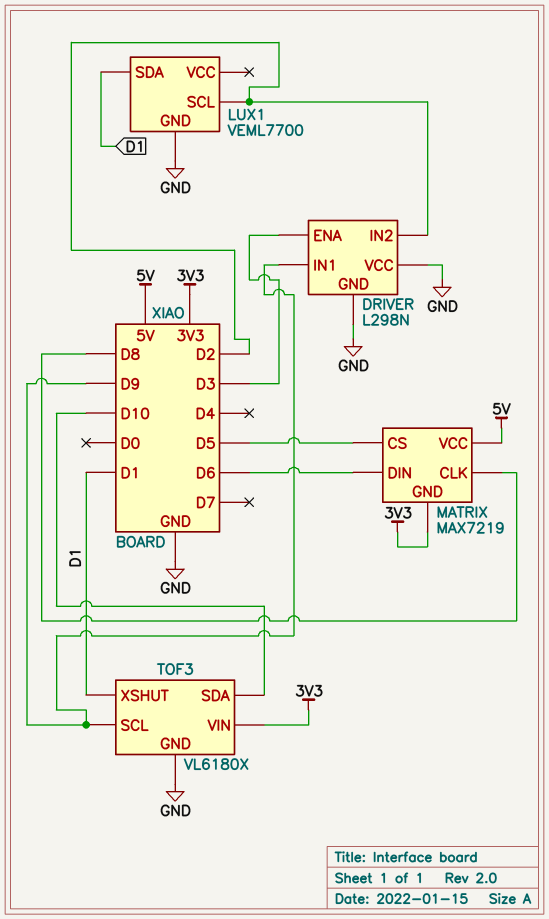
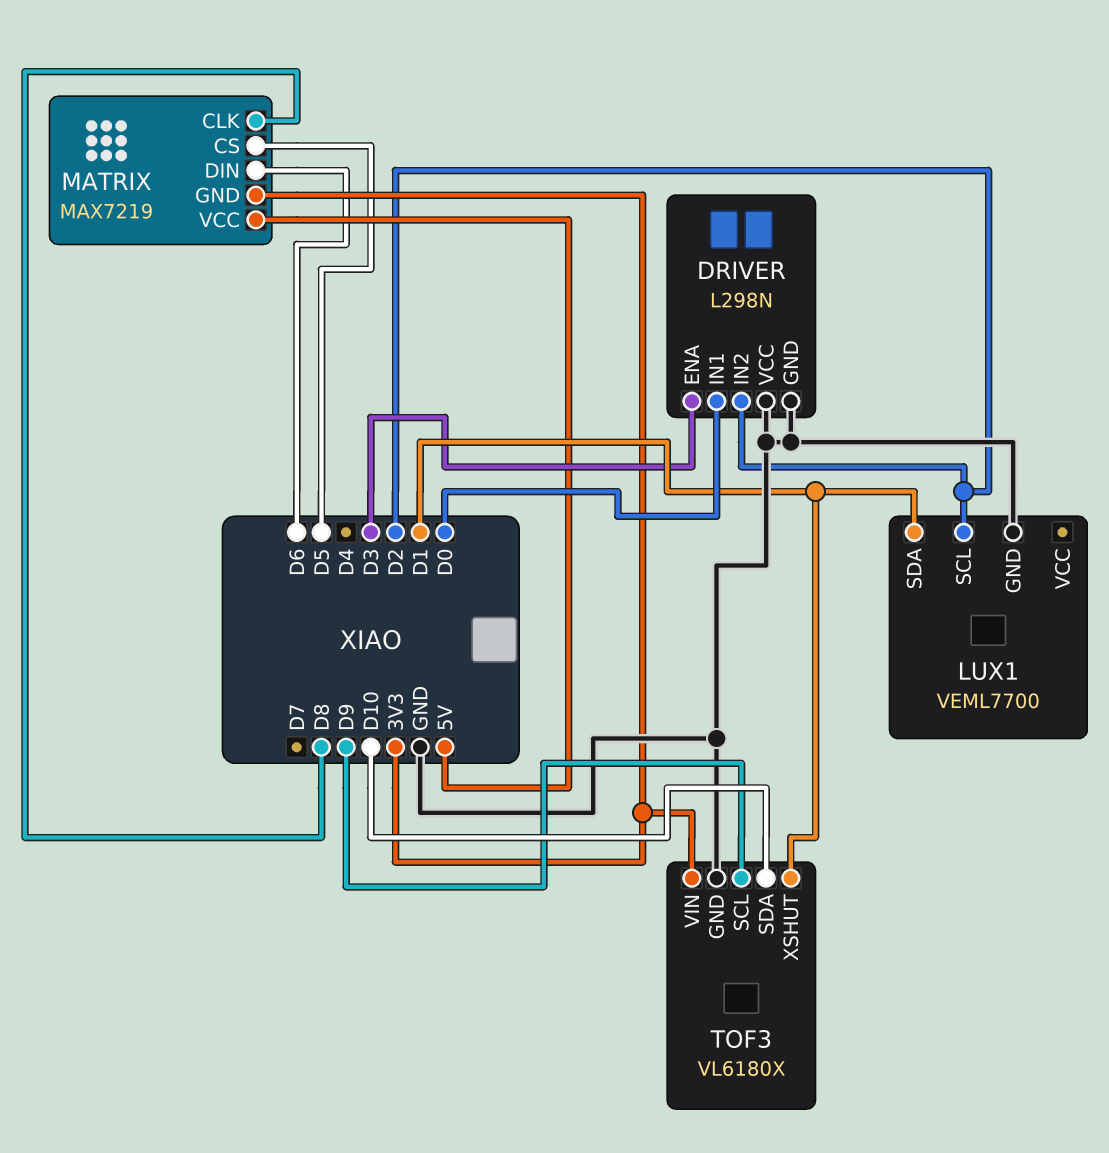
DRIVER pin IN1: D9 -> D0

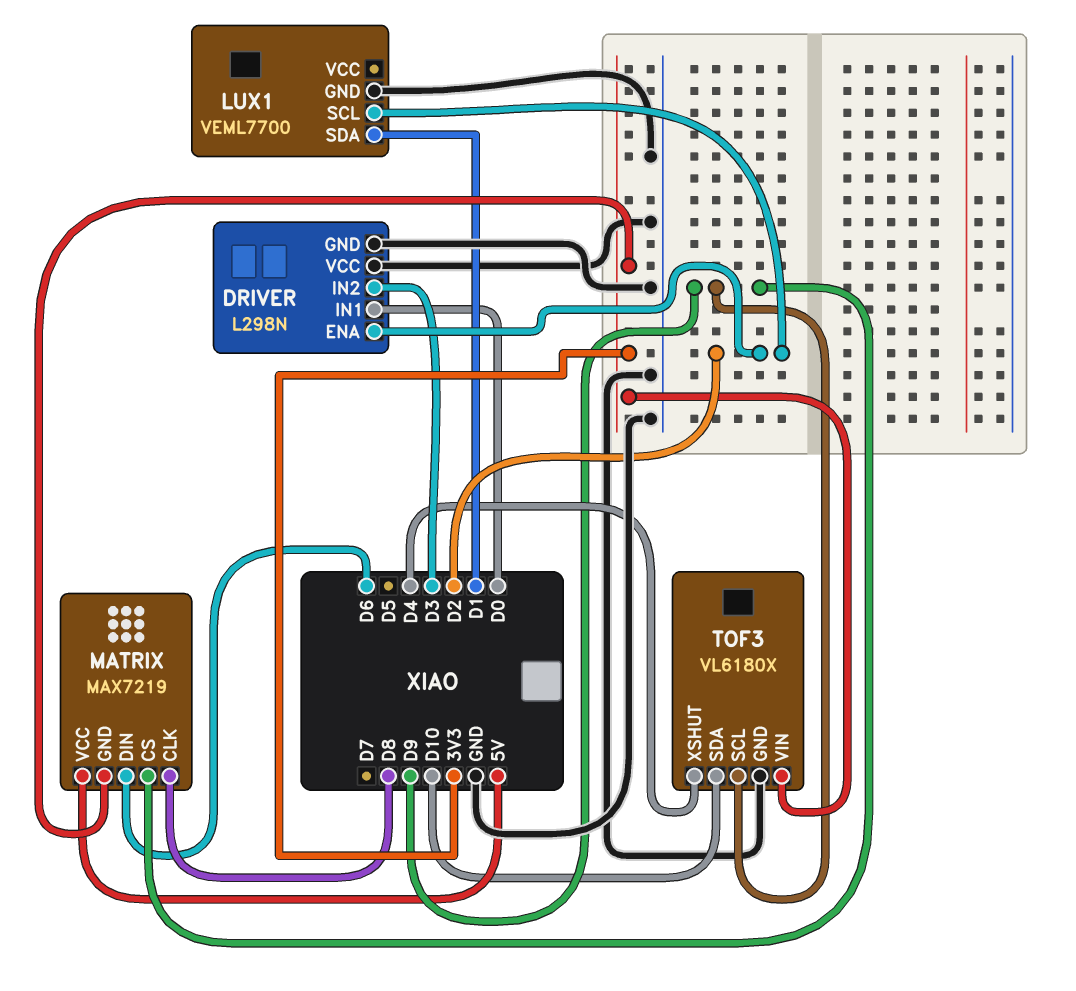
DRIVER pin ENA: D3 -> D2
DRIVER pin IN2: D2 -> D3
MATRIX pin CS: D5 -> D9
TOF3 pin XSHUT: D1 -> D4

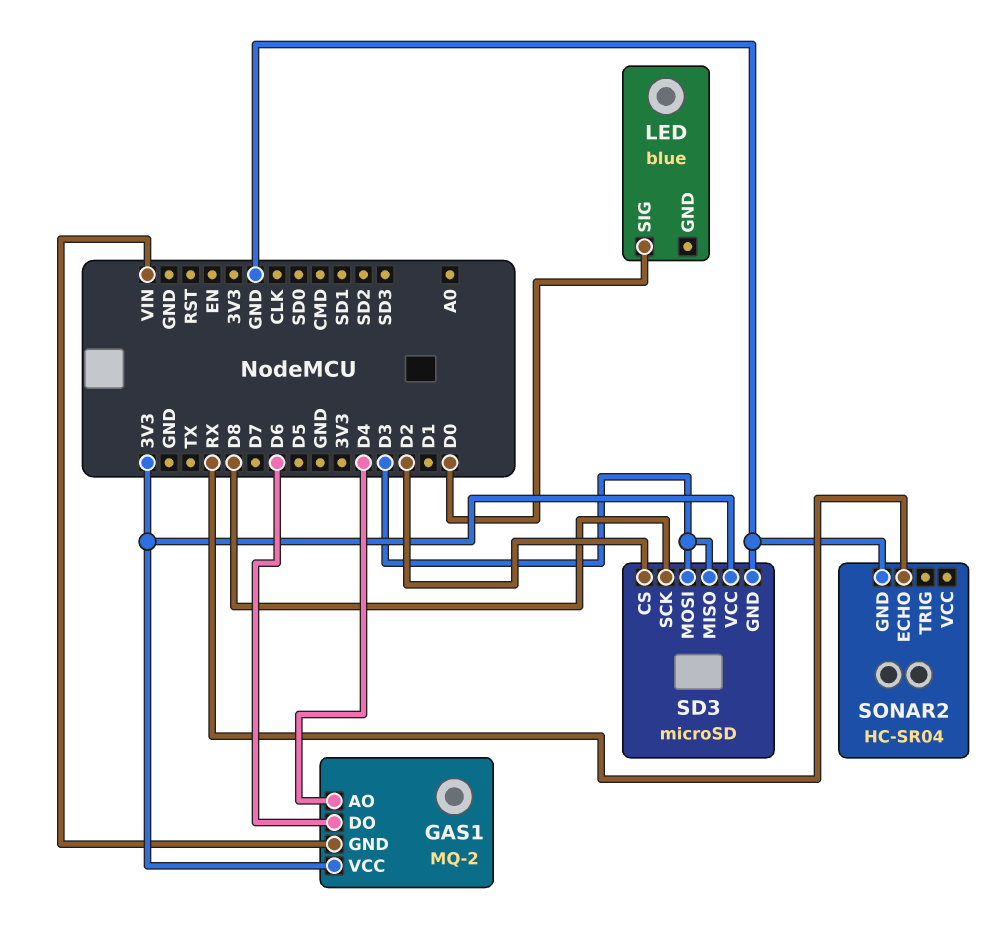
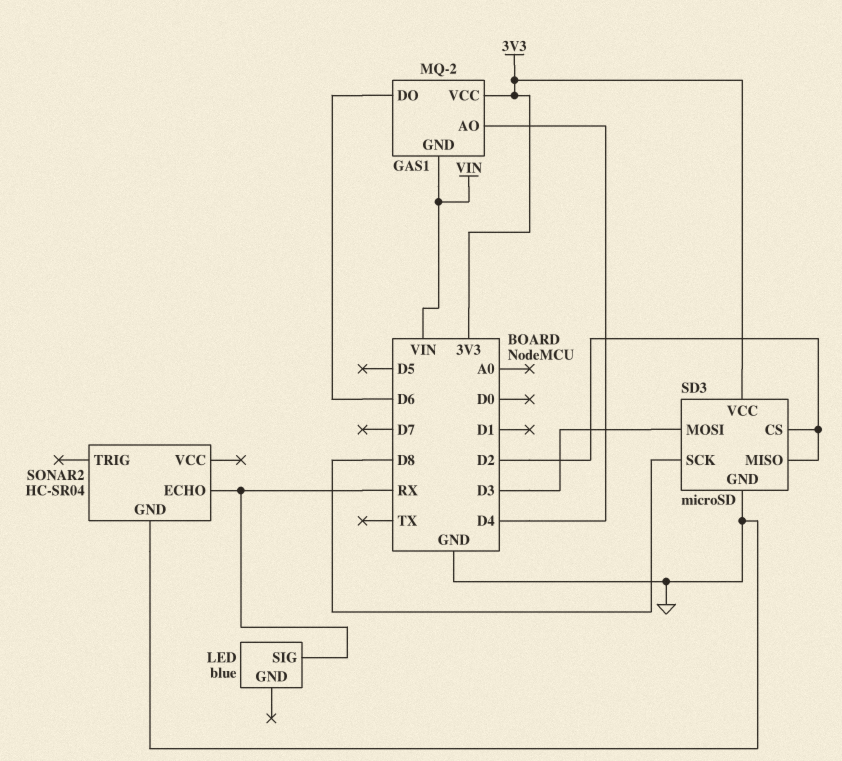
LED pin SIG: D0 -> RX
SD3 pin MISO: D3 -> D2

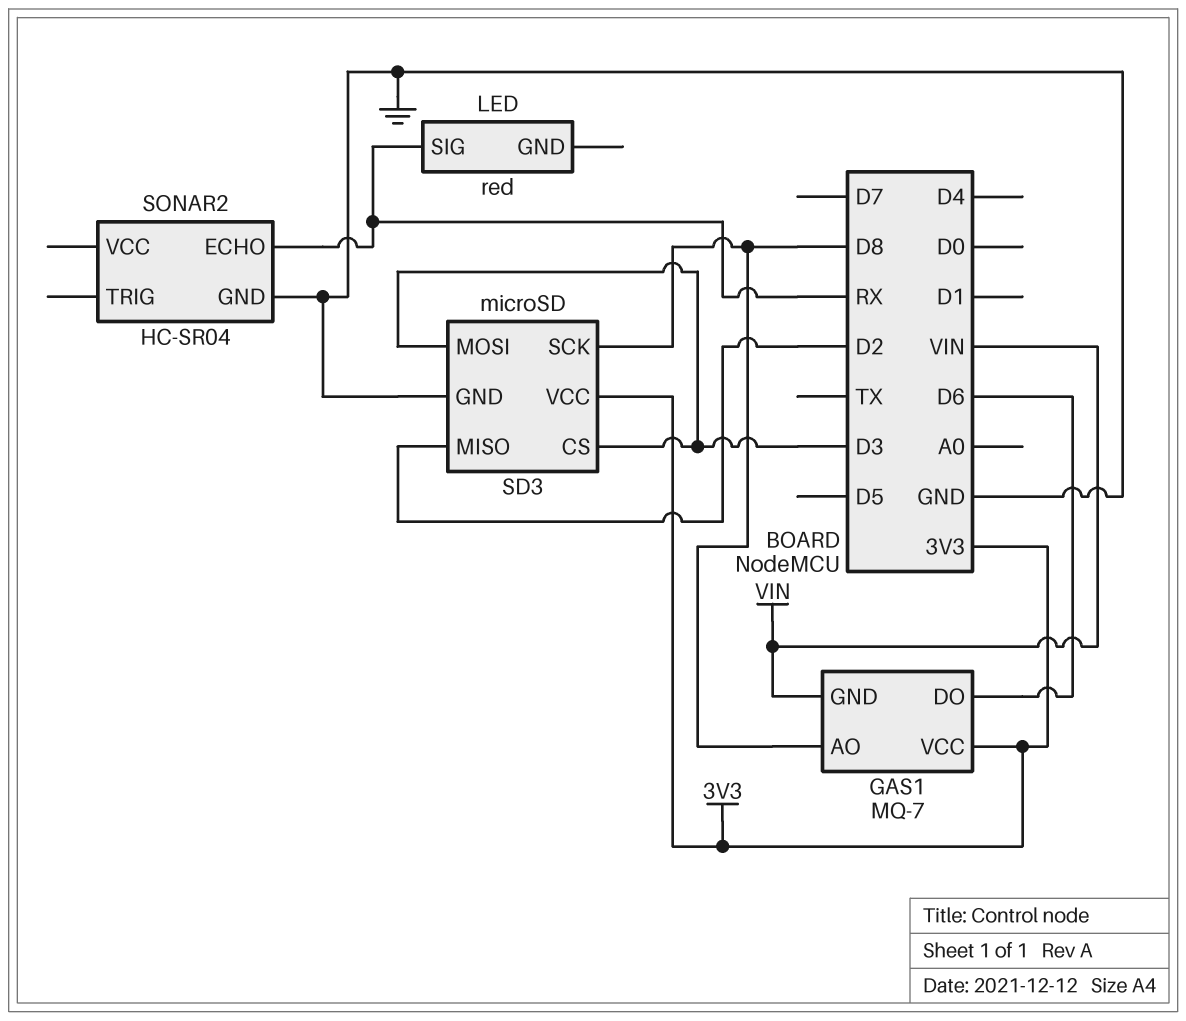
GAS1: MQ-2 -> MQ-7
GAS1 pin AO: D4 -> D8
LED: blue -> red
SD3 pin CS: D2 -> D3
______
> _Problem details_:
The answer must be every line from the records above that contains the word "DRIVER", copied out.

> _Exercise output_:
DRIVER pin IN1: D9 -> D0
DRIVER pin ENA: D3 -> D2
DRIVER pin IN2: D2 -> D3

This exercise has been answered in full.